Work required
Output the complete listing. Match it exactly.
====== Provided records
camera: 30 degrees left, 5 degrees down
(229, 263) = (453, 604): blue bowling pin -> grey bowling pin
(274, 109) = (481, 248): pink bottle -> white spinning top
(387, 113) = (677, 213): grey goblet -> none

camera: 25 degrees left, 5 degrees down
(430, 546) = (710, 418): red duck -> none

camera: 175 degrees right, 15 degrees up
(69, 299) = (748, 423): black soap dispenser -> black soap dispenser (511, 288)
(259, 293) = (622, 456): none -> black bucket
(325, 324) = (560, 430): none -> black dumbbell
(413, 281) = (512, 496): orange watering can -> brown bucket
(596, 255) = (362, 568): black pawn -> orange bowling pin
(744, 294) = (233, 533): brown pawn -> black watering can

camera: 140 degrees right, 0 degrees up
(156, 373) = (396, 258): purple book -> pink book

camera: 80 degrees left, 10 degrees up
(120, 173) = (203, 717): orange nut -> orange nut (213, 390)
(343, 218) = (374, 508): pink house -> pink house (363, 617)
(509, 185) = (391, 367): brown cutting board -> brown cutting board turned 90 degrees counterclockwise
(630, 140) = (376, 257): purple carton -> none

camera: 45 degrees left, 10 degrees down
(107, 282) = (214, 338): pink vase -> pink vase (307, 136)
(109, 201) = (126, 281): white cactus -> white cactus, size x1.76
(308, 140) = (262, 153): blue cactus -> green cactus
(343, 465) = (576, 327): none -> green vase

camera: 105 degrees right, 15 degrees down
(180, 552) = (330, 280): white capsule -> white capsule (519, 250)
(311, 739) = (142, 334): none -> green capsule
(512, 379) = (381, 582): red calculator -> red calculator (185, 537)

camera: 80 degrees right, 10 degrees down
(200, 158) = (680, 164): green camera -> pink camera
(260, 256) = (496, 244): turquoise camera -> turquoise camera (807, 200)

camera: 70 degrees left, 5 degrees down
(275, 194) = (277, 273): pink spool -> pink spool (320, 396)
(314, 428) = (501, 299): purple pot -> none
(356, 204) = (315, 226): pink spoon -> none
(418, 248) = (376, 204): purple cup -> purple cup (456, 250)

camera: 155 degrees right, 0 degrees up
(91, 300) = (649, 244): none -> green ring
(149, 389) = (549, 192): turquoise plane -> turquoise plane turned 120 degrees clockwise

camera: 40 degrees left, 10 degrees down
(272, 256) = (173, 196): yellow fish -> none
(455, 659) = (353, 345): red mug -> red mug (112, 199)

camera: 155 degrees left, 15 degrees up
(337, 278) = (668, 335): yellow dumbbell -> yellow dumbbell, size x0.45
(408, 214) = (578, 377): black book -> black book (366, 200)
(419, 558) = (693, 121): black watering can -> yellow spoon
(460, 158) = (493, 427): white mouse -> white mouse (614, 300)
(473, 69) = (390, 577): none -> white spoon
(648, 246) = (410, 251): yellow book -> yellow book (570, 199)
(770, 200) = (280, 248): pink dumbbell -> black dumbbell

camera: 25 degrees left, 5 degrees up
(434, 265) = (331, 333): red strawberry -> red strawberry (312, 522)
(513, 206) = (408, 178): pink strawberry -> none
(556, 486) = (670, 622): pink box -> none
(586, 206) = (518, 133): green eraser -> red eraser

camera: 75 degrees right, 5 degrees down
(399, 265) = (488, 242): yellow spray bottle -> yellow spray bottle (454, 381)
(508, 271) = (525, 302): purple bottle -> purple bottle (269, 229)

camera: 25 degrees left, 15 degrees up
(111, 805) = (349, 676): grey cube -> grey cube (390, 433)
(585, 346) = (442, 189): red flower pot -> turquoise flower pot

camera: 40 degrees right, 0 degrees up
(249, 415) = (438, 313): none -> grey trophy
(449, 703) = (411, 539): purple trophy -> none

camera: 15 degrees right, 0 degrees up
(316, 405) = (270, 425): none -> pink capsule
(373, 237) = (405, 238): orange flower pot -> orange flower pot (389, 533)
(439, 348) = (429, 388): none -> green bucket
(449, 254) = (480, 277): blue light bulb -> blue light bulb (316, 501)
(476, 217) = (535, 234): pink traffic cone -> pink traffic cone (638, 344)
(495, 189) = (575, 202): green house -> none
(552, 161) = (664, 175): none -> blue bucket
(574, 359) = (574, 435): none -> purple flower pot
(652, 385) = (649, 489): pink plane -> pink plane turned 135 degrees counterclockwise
============
Answer for this exercise
camera: 30 degrees left, 5 degrees down
(229, 263) = (453, 604): blue bowling pin -> grey bowling pin
(274, 109) = (481, 248): pink bottle -> white spinning top
(387, 113) = (677, 213): grey goblet -> none

camera: 25 degrees left, 5 degrees down
(430, 546) = (710, 418): red duck -> none

camera: 175 degrees right, 15 degrees up
(69, 299) = (748, 423): black soap dispenser -> black soap dispenser (511, 288)
(259, 293) = (622, 456): none -> black bucket
(325, 324) = (560, 430): none -> black dumbbell
(413, 281) = (512, 496): orange watering can -> brown bucket
(596, 255) = (362, 568): black pawn -> orange bowling pin
(744, 294) = (233, 533): brown pawn -> black watering can

camera: 140 degrees right, 0 degrees up
(156, 373) = (396, 258): purple book -> pink book

camera: 80 degrees left, 10 degrees up
(120, 173) = (203, 717): orange nut -> orange nut (213, 390)
(343, 218) = (374, 508): pink house -> pink house (363, 617)
(509, 185) = (391, 367): brown cutting board -> brown cutting board turned 90 degrees counterclockwise
(630, 140) = (376, 257): purple carton -> none

camera: 45 degrees left, 10 degrees down
(107, 282) = (214, 338): pink vase -> pink vase (307, 136)
(109, 201) = (126, 281): white cactus -> white cactus, size x1.76
(308, 140) = (262, 153): blue cactus -> green cactus
(343, 465) = (576, 327): none -> green vase

camera: 105 degrees right, 15 degrees down
(180, 552) = (330, 280): white capsule -> white capsule (519, 250)
(311, 739) = (142, 334): none -> green capsule
(512, 379) = (381, 582): red calculator -> red calculator (185, 537)

camera: 80 degrees right, 10 degrees down
(200, 158) = (680, 164): green camera -> pink camera
(260, 256) = (496, 244): turquoise camera -> turquoise camera (807, 200)

camera: 70 degrees left, 5 degrees down
(275, 194) = (277, 273): pink spool -> pink spool (320, 396)
(314, 428) = (501, 299): purple pot -> none
(356, 204) = (315, 226): pink spoon -> none
(418, 248) = (376, 204): purple cup -> purple cup (456, 250)

camera: 155 degrees right, 0 degrees up
(91, 300) = (649, 244): none -> green ring
(149, 389) = (549, 192): turquoise plane -> turquoise plane turned 120 degrees clockwise

camera: 40 degrees left, 10 degrees down
(272, 256) = (173, 196): yellow fish -> none
(455, 659) = (353, 345): red mug -> red mug (112, 199)

camera: 155 degrees left, 15 degrees up
(337, 278) = (668, 335): yellow dumbbell -> yellow dumbbell, size x0.45
(408, 214) = (578, 377): black book -> black book (366, 200)
(419, 558) = (693, 121): black watering can -> yellow spoon
(460, 158) = (493, 427): white mouse -> white mouse (614, 300)
(473, 69) = (390, 577): none -> white spoon
(648, 246) = (410, 251): yellow book -> yellow book (570, 199)
(770, 200) = (280, 248): pink dumbbell -> black dumbbell

camera: 25 degrees left, 5 degrees up
(434, 265) = (331, 333): red strawberry -> red strawberry (312, 522)
(513, 206) = (408, 178): pink strawberry -> none
(556, 486) = (670, 622): pink box -> none
(586, 206) = (518, 133): green eraser -> red eraser

camera: 75 degrees right, 5 degrees down
(399, 265) = (488, 242): yellow spray bottle -> yellow spray bottle (454, 381)
(508, 271) = (525, 302): purple bottle -> purple bottle (269, 229)

camera: 25 degrees left, 15 degrees up
(111, 805) = (349, 676): grey cube -> grey cube (390, 433)
(585, 346) = (442, 189): red flower pot -> turquoise flower pot

camera: 40 degrees right, 0 degrees up
(249, 415) = (438, 313): none -> grey trophy
(449, 703) = (411, 539): purple trophy -> none

camera: 15 degrees right, 0 degrees up
(316, 405) = (270, 425): none -> pink capsule
(373, 237) = (405, 238): orange flower pot -> orange flower pot (389, 533)
(439, 348) = (429, 388): none -> green bucket
(449, 254) = (480, 277): blue light bulb -> blue light bulb (316, 501)
(476, 217) = (535, 234): pink traffic cone -> pink traffic cone (638, 344)
(495, 189) = (575, 202): green house -> none
(552, 161) = (664, 175): none -> blue bucket
(574, 359) = (574, 435): none -> purple flower pot
(652, 385) = (649, 489): pink plane -> pink plane turned 135 degrees counterclockwise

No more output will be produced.